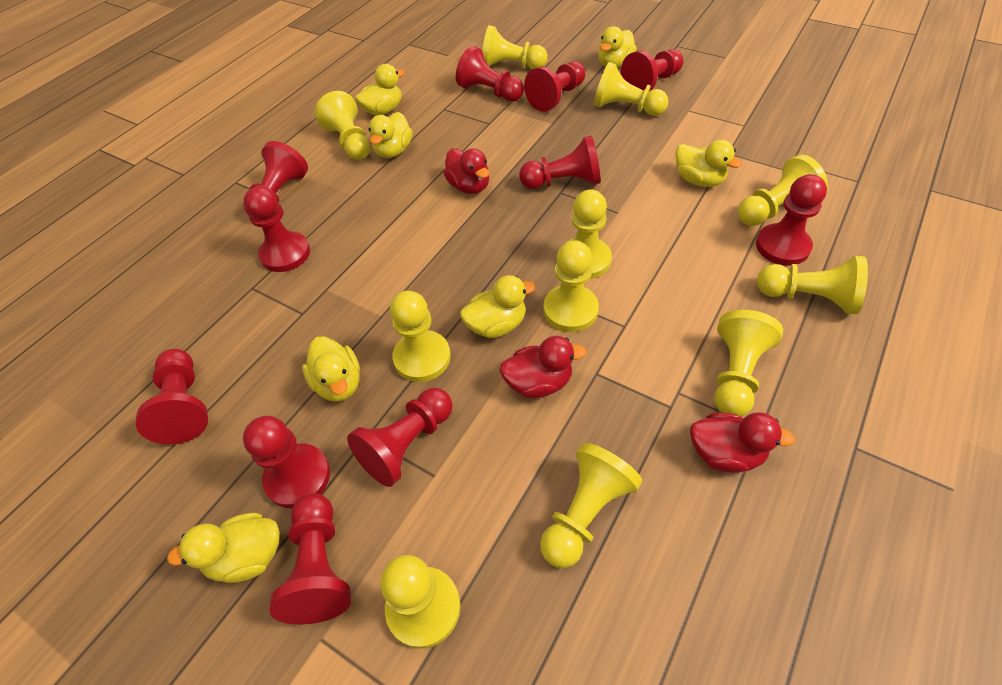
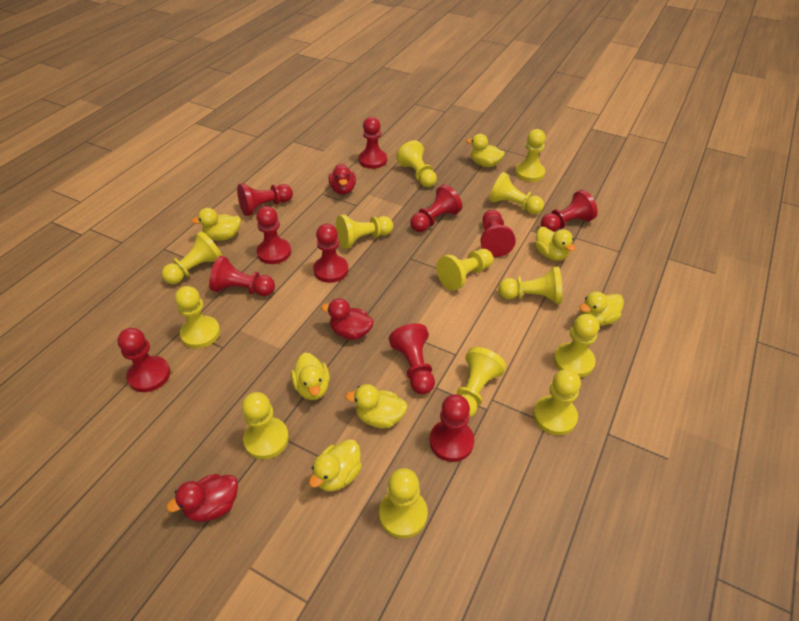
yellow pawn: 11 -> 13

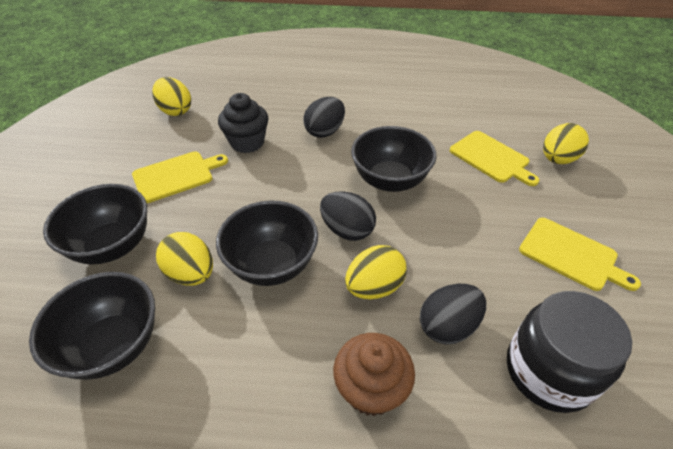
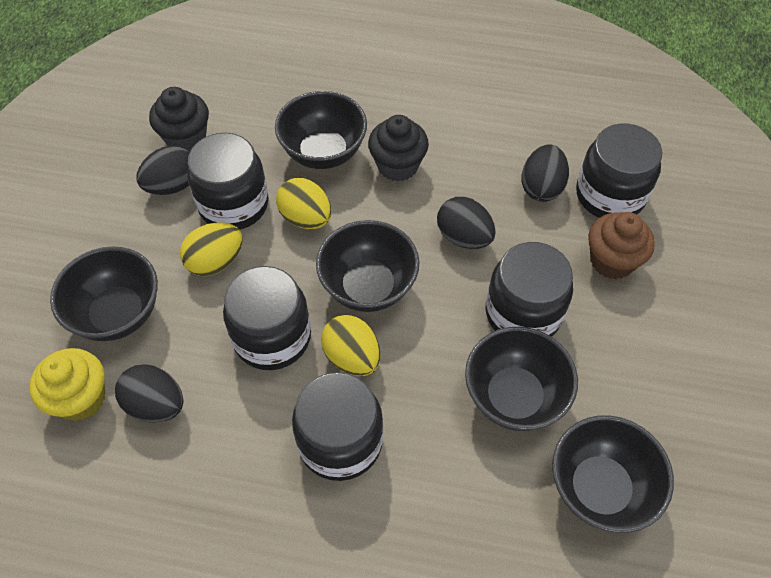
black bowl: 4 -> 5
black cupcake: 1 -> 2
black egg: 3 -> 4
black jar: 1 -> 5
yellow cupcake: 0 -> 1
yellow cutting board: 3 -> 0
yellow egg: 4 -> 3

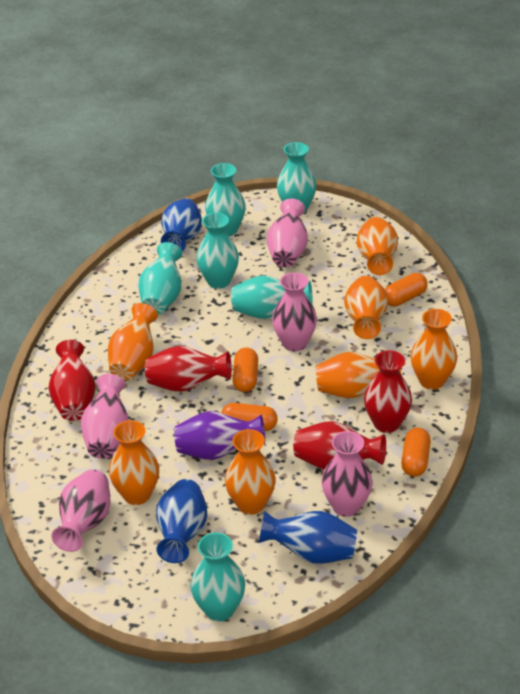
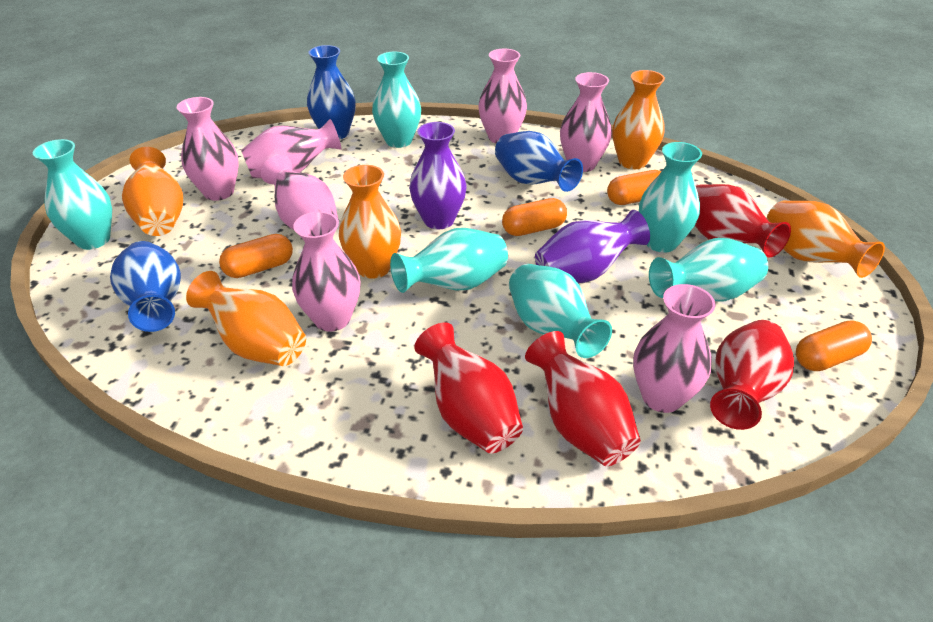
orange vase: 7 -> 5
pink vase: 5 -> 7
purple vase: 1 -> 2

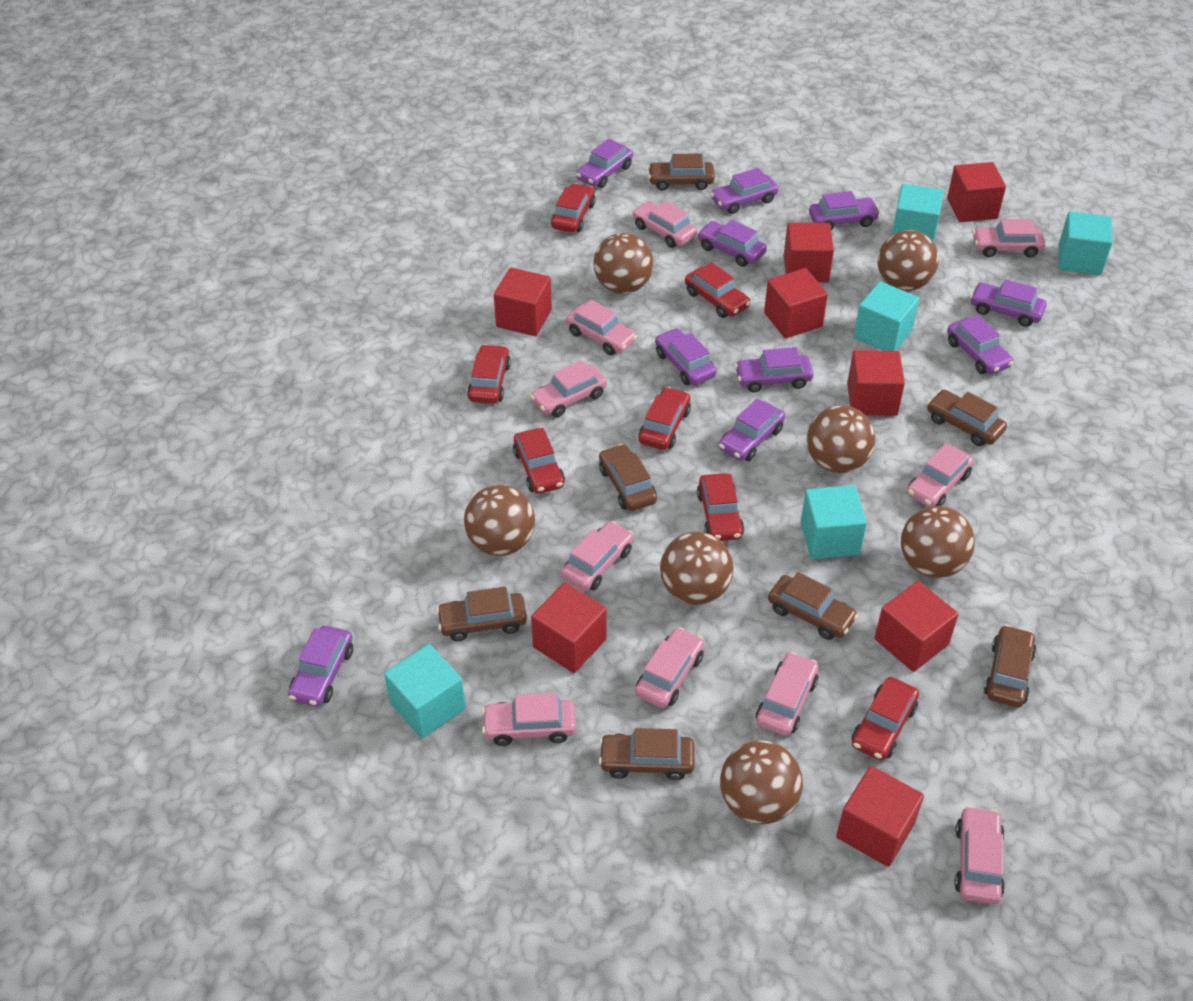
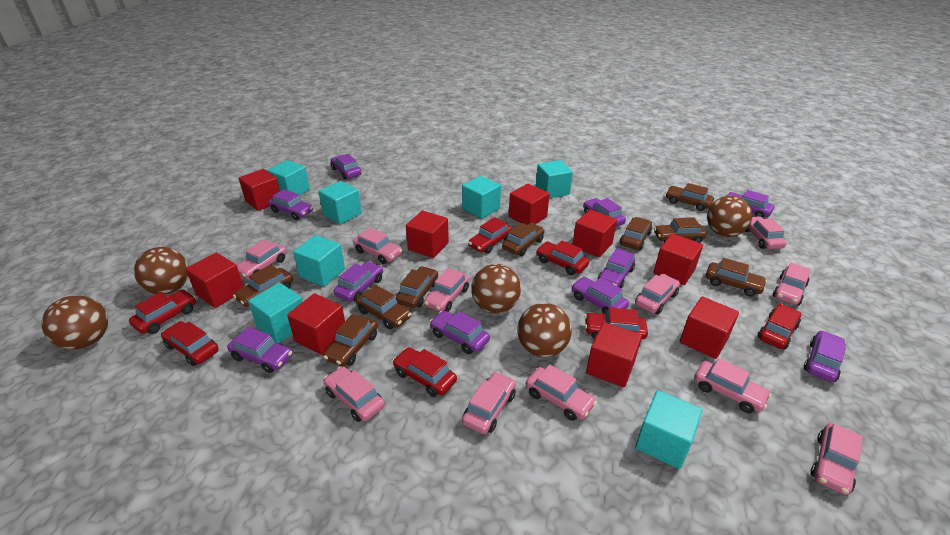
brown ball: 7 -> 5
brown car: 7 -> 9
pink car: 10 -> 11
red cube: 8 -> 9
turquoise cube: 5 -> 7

- [THE PROBLEM] Output all of the records word for word, and keep the pictures out of the copy.

- [ANSWER BOX]
yellow pawn: 11 -> 13

black bowl: 4 -> 5
black cupcake: 1 -> 2
black egg: 3 -> 4
black jar: 1 -> 5
yellow cupcake: 0 -> 1
yellow cutting board: 3 -> 0
yellow egg: 4 -> 3

orange vase: 7 -> 5
pink vase: 5 -> 7
purple vase: 1 -> 2

brown ball: 7 -> 5
brown car: 7 -> 9
pink car: 10 -> 11
red cube: 8 -> 9
turquoise cube: 5 -> 7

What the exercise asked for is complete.